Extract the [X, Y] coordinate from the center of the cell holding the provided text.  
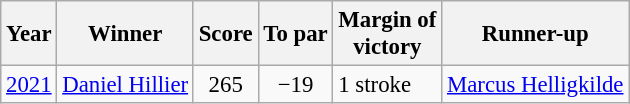
Runner-up [536, 34]
Margin ofvictory [388, 34]
1 stroke [388, 85]
−19 [296, 85]
Year [29, 34]
2021 [29, 85]
Winner [125, 34]
265 [226, 85]
Marcus Helligkilde [536, 85]
Daniel Hillier [125, 85]
To par [296, 34]
Score [226, 34]
Determine the (x, y) coordinate at the center of the cell enclosing the given text.  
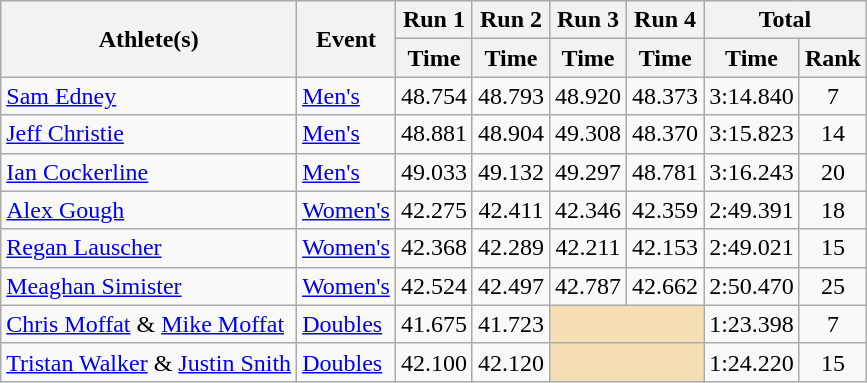
2:50.470 (752, 286)
41.675 (434, 324)
42.275 (434, 210)
Event (346, 39)
Meaghan Simister (149, 286)
48.881 (434, 134)
14 (832, 134)
48.781 (666, 172)
49.297 (588, 172)
Run 2 (510, 20)
20 (832, 172)
3:14.840 (752, 96)
Athlete(s) (149, 39)
42.787 (588, 286)
42.153 (666, 248)
48.754 (434, 96)
Jeff Christie (149, 134)
41.723 (510, 324)
49.033 (434, 172)
Tristan Walker & Justin Snith (149, 362)
25 (832, 286)
42.524 (434, 286)
Alex Gough (149, 210)
Regan Lauscher (149, 248)
42.411 (510, 210)
42.346 (588, 210)
42.497 (510, 286)
Sam Edney (149, 96)
2:49.391 (752, 210)
48.920 (588, 96)
48.793 (510, 96)
42.211 (588, 248)
49.308 (588, 134)
Ian Cockerline (149, 172)
48.904 (510, 134)
18 (832, 210)
Run 1 (434, 20)
3:16.243 (752, 172)
42.359 (666, 210)
42.120 (510, 362)
49.132 (510, 172)
1:23.398 (752, 324)
Run 3 (588, 20)
42.289 (510, 248)
3:15.823 (752, 134)
2:49.021 (752, 248)
Rank (832, 58)
48.370 (666, 134)
Total (786, 20)
Run 4 (666, 20)
48.373 (666, 96)
42.100 (434, 362)
42.662 (666, 286)
1:24.220 (752, 362)
42.368 (434, 248)
Chris Moffat & Mike Moffat (149, 324)
Return the [X, Y] coordinate for the center point of the cell that contains the specified text.  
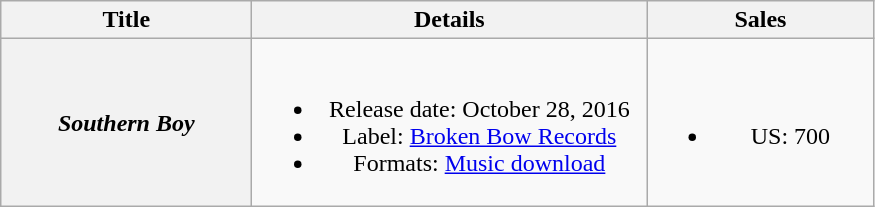
Southern Boy [126, 122]
Release date: October 28, 2016Label: Broken Bow RecordsFormats: Music download [450, 122]
US: 700 [760, 122]
Details [450, 20]
Title [126, 20]
Sales [760, 20]
Provide the [X, Y] coordinate of the cell's center where the given text is located.  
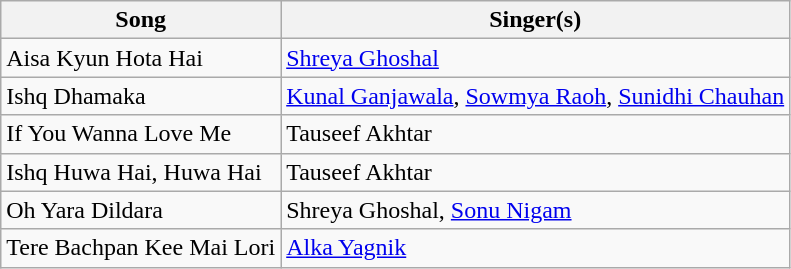
Tere Bachpan Kee Mai Lori [141, 248]
Song [141, 20]
Kunal Ganjawala, Sowmya Raoh, Sunidhi Chauhan [536, 96]
Oh Yara Dildara [141, 210]
Ishq Huwa Hai, Huwa Hai [141, 172]
Singer(s) [536, 20]
Alka Yagnik [536, 248]
Aisa Kyun Hota Hai [141, 58]
Shreya Ghoshal [536, 58]
If You Wanna Love Me [141, 134]
Ishq Dhamaka [141, 96]
Shreya Ghoshal, Sonu Nigam [536, 210]
Detect which cell encompasses the target text, then output its [X, Y] center coordinate. 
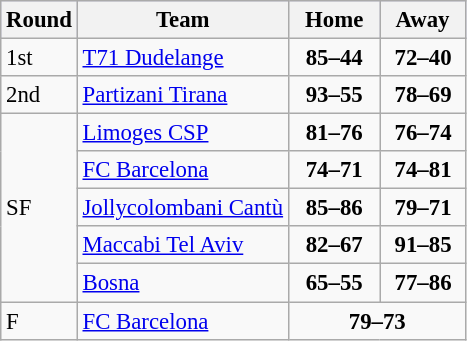
Jollycolombani Cantù [182, 208]
Away [423, 20]
85–86 [334, 208]
1st [39, 58]
Limoges CSP [182, 133]
79–73 [377, 321]
Partizani Tirana [182, 95]
Round [39, 20]
F [39, 321]
91–85 [423, 245]
Home [334, 20]
SF [39, 208]
85–44 [334, 58]
93–55 [334, 95]
65–55 [334, 283]
2nd [39, 95]
76–74 [423, 133]
82–67 [334, 245]
78–69 [423, 95]
Team [182, 20]
74–81 [423, 170]
77–86 [423, 283]
Maccabi Tel Aviv [182, 245]
72–40 [423, 58]
74–71 [334, 170]
Bosna [182, 283]
81–76 [334, 133]
79–71 [423, 208]
T71 Dudelange [182, 58]
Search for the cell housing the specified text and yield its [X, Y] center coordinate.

OBJECTIVE: Please put all of the material above into a Markdown table with the columns Row and Line text, numbering the rows in order. Leave out blank lines and the picture placeholders.

RESULT:
| Row | Line text |
|---|---|
| 1 | Extract the [X, Y] coordinate from the center of the cell holding the provided text.   |
| 2 | Runner-up [536, 34] |
| 3 | Margin ofvictory [388, 34] |
| 4 | 1 stroke [388, 85] |
| 5 | −19 [296, 85] |
| 6 | Year [29, 34] |
| 7 | 2021 [29, 85] |
| 8 | Winner [125, 34] |
| 9 | 265 [226, 85] |
| 10 | Marcus Helligkilde [536, 85] |
| 11 | Daniel Hillier [125, 85] |
| 12 | To par [296, 34] |
| 13 | Score [226, 34] |
| 14 | Determine the (x, y) coordinate at the center of the cell enclosing the given text.   |
| 15 | 2:50.470 (752, 286) |
| 16 | 41.675 (434, 324) |
| 17 | 42.275 (434, 210) |
| 18 | Event (346, 39) |
| 19 | Meaghan Simister (149, 286) |
| 20 | 48.881 (434, 134) |
| 21 | 14 (832, 134) |
| 22 | 48.781 (666, 172) |
| 23 | 49.297 (588, 172) |
| 24 | Run 2 (510, 20) |
| 25 | 20 (832, 172) |
| 26 | 3:14.840 (752, 96) |
| 27 | Athlete(s) (149, 39) |
| 28 | 42.787 (588, 286) |
| 29 | 42.153 (666, 248) |
| 30 | 48.754 (434, 96) |
| 31 | Jeff Christie (149, 134) |
| 32 | 41.723 (510, 324) |
| 33 | 49.033 (434, 172) |
| 34 | Tristan Walker & Justin Snith (149, 362) |
| 35 | 25 (832, 286) |
| 36 | 42.524 (434, 286) |
| 37 | Alex Gough (149, 210) |
| 38 | Regan Lauscher (149, 248) |
| 39 | 42.411 (510, 210) |
| 40 | 42.346 (588, 210) |
| 41 | 42.497 (510, 286) |
| 42 | Sam Edney (149, 96) |
| 43 | 2:49.391 (752, 210) |
| 44 | 48.920 (588, 96) |
| 45 | 48.793 (510, 96) |
| 46 | 42.211 (588, 248) |
| 47 | 49.308 (588, 134) |
| 48 | Ian Cockerline (149, 172) |
| 49 | 48.904 (510, 134) |
| 50 | 18 (832, 210) |
| 51 | Run 1 (434, 20) |
| 52 | 3:16.243 (752, 172) |
| 53 | 42.359 (666, 210) |
| 54 | 42.120 (510, 362) |
| 55 | 49.132 (510, 172) |
| 56 | 1:23.398 (752, 324) |
| 57 | Run 3 (588, 20) |
| 58 | 42.289 (510, 248) |
| 59 | 3:15.823 (752, 134) |
| 60 | 2:49.021 (752, 248) |
| 61 | Rank (832, 58) |
| 62 | 48.370 (666, 134) |
| 63 | Total (786, 20) |
| 64 | Run 4 (666, 20) |
| 65 | 48.373 (666, 96) |
| 66 | 42.100 (434, 362) |
| 67 | 42.662 (666, 286) |
| 68 | 1:24.220 (752, 362) |
| 69 | 42.368 (434, 248) |
| 70 | Chris Moffat & Mike Moffat (149, 324) |
| 71 | Return the [X, Y] coordinate for the center point of the cell that contains the specified text.   |
| 72 | Southern Boy [126, 122] |
| 73 | Release date: October 28, 2016Label: Broken Bow RecordsFormats: Music download [450, 122] |
| 74 | US: 700 [760, 122] |
| 75 | Details [450, 20] |
| 76 | Title [126, 20] |
| 77 | Sales [760, 20] |
| 78 | Provide the [X, Y] coordinate of the cell's center where the given text is located.   |
| 79 | Tere Bachpan Kee Mai Lori [141, 248] |
| 80 | Song [141, 20] |
| 81 | Kunal Ganjawala, Sowmya Raoh, Sunidhi Chauhan [536, 96] |
| 82 | Oh Yara Dildara [141, 210] |
| 83 | Ishq Huwa Hai, Huwa Hai [141, 172] |
| 84 | Singer(s) [536, 20] |
| 85 | Alka Yagnik [536, 248] |
| 86 | Aisa Kyun Hota Hai [141, 58] |
| 87 | Shreya Ghoshal [536, 58] |
| 88 | If You Wanna Love Me [141, 134] |
| 89 | Ishq Dhamaka [141, 96] |
| 90 | Shreya Ghoshal, Sonu Nigam [536, 210] |
| 91 | Detect which cell encompasses the target text, then output its [X, Y] center coordinate.  |
| 92 | Jollycolombani Cantù [182, 208] |
| 93 | Away [423, 20] |
| 94 | 85–86 [334, 208] |
| 95 | 1st [39, 58] |
| 96 | Limoges CSP [182, 133] |
| 97 | 79–73 [377, 321] |
| 98 | Partizani Tirana [182, 95] |
| 99 | Round [39, 20] |
| 100 | F [39, 321] |
| 101 | 91–85 [423, 245] |
| 102 | Home [334, 20] |
| 103 | SF [39, 208] |
| 104 | 85–44 [334, 58] |
| 105 | 93–55 [334, 95] |
| 106 | 65–55 [334, 283] |
| 107 | 2nd [39, 95] |
| 108 | 76–74 [423, 133] |
| 109 | 82–67 [334, 245] |
| 110 | 78–69 [423, 95] |
| 111 | Team [182, 20] |
| 112 | 74–81 [423, 170] |
| 113 | 77–86 [423, 283] |
| 114 | Maccabi Tel Aviv [182, 245] |
| 115 | 72–40 [423, 58] |
| 116 | 74–71 [334, 170] |
| 117 | Bosna [182, 283] |
| 118 | 81–76 [334, 133] |
| 119 | 79–71 [423, 208] |
| 120 | T71 Dudelange [182, 58] |
| 121 | Search for the cell housing the specified text and yield its [X, Y] center coordinate. |